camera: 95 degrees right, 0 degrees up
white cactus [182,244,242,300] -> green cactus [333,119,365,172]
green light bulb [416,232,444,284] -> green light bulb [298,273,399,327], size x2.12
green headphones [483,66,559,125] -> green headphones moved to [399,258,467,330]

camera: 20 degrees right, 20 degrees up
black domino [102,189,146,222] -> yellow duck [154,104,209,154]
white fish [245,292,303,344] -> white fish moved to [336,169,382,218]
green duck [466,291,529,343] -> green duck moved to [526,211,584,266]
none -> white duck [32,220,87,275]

* * *

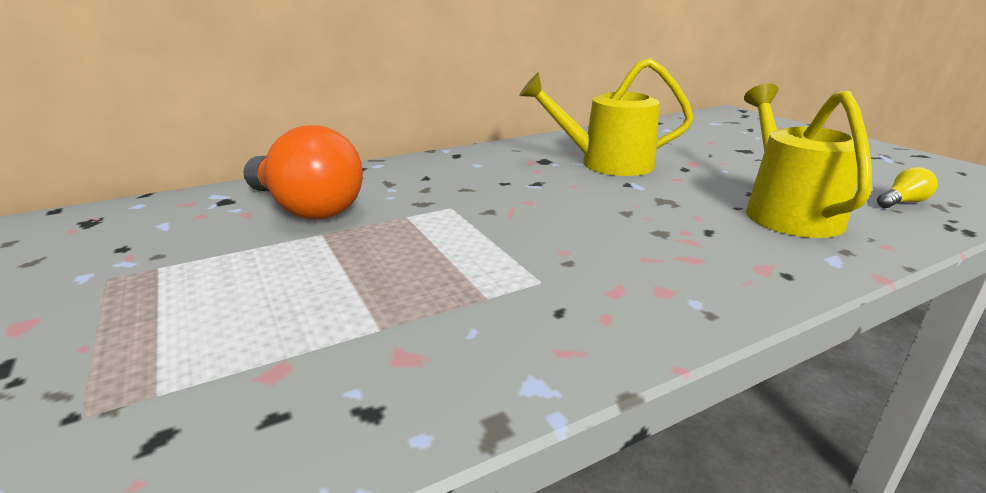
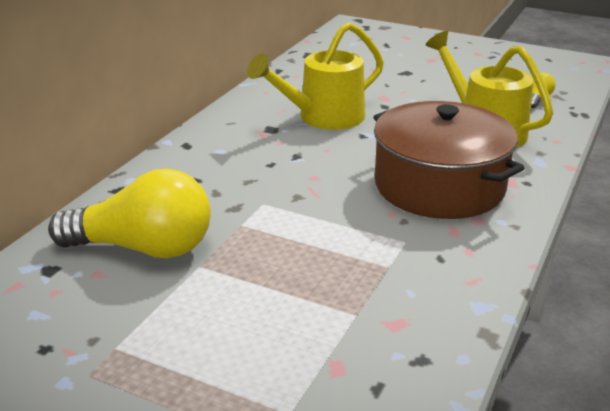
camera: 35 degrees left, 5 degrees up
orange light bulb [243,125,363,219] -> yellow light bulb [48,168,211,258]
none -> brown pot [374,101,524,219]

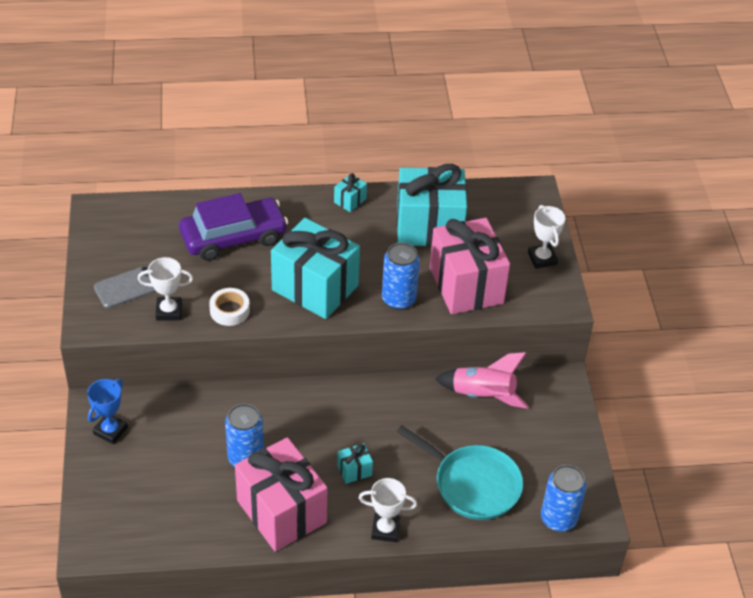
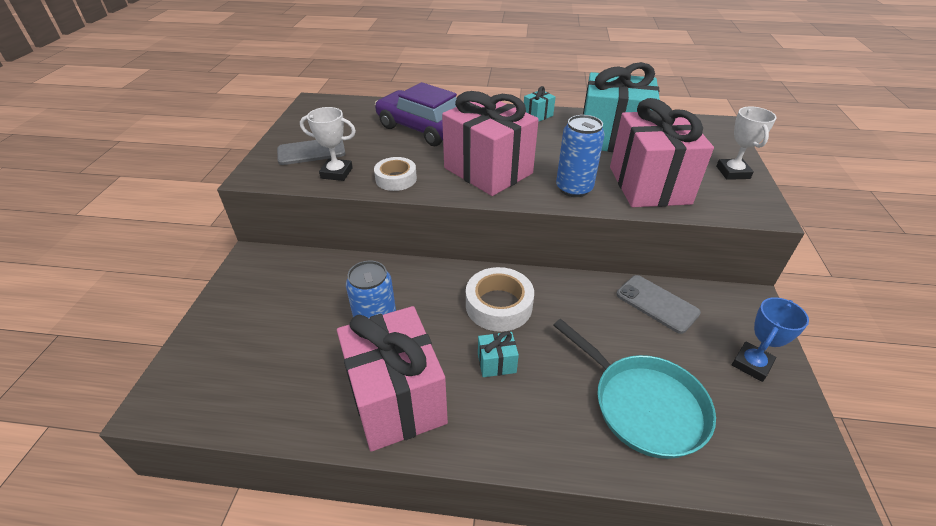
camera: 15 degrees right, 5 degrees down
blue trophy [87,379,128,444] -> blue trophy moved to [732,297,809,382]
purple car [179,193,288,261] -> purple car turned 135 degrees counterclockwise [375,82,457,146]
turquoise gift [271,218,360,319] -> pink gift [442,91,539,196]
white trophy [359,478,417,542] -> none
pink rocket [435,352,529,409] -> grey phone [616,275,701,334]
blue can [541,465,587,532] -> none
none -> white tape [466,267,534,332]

---

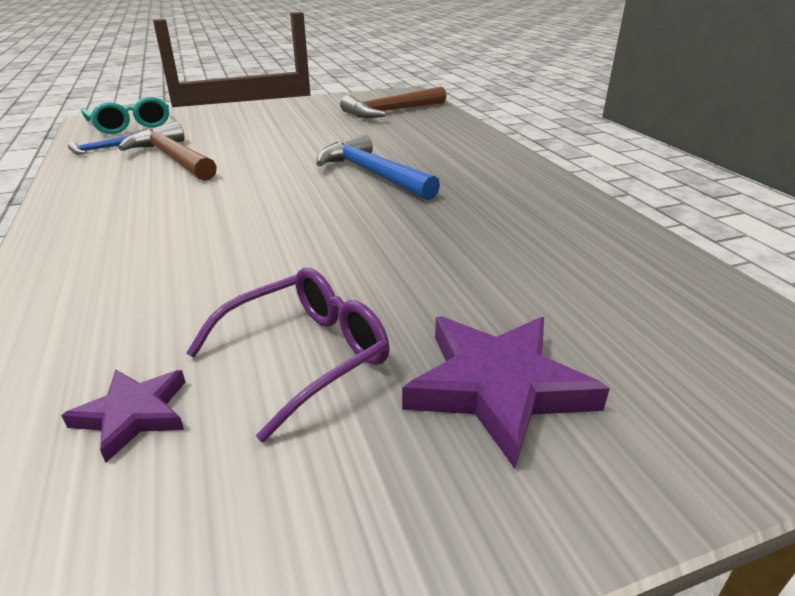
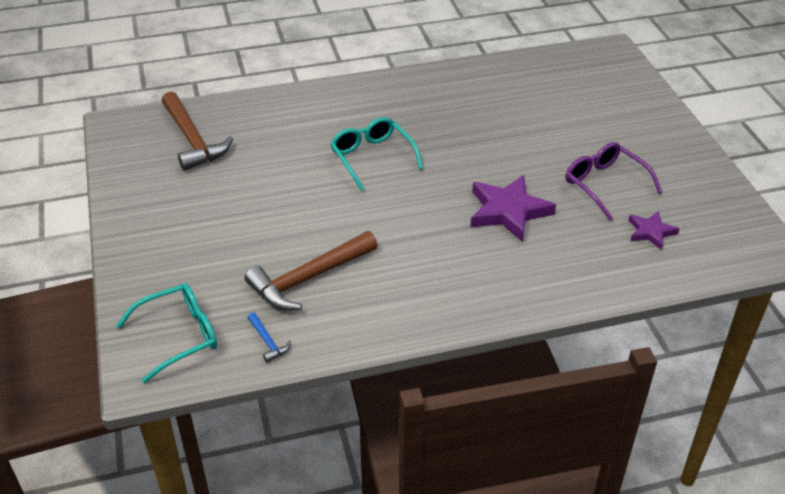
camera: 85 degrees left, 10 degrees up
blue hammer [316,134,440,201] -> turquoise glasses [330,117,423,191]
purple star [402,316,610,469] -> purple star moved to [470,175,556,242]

_Activity:_ Proceeding from the line containing "white cactus [182,244,242,300]" through the line containing "none -> white duck [32,220,87,275]", transcribe the lines above exactly, both end lines included.

_Response to this task:_
white cactus [182,244,242,300] -> green cactus [333,119,365,172]
green light bulb [416,232,444,284] -> green light bulb [298,273,399,327], size x2.12
green headphones [483,66,559,125] -> green headphones moved to [399,258,467,330]

camera: 20 degrees right, 20 degrees up
black domino [102,189,146,222] -> yellow duck [154,104,209,154]
white fish [245,292,303,344] -> white fish moved to [336,169,382,218]
green duck [466,291,529,343] -> green duck moved to [526,211,584,266]
none -> white duck [32,220,87,275]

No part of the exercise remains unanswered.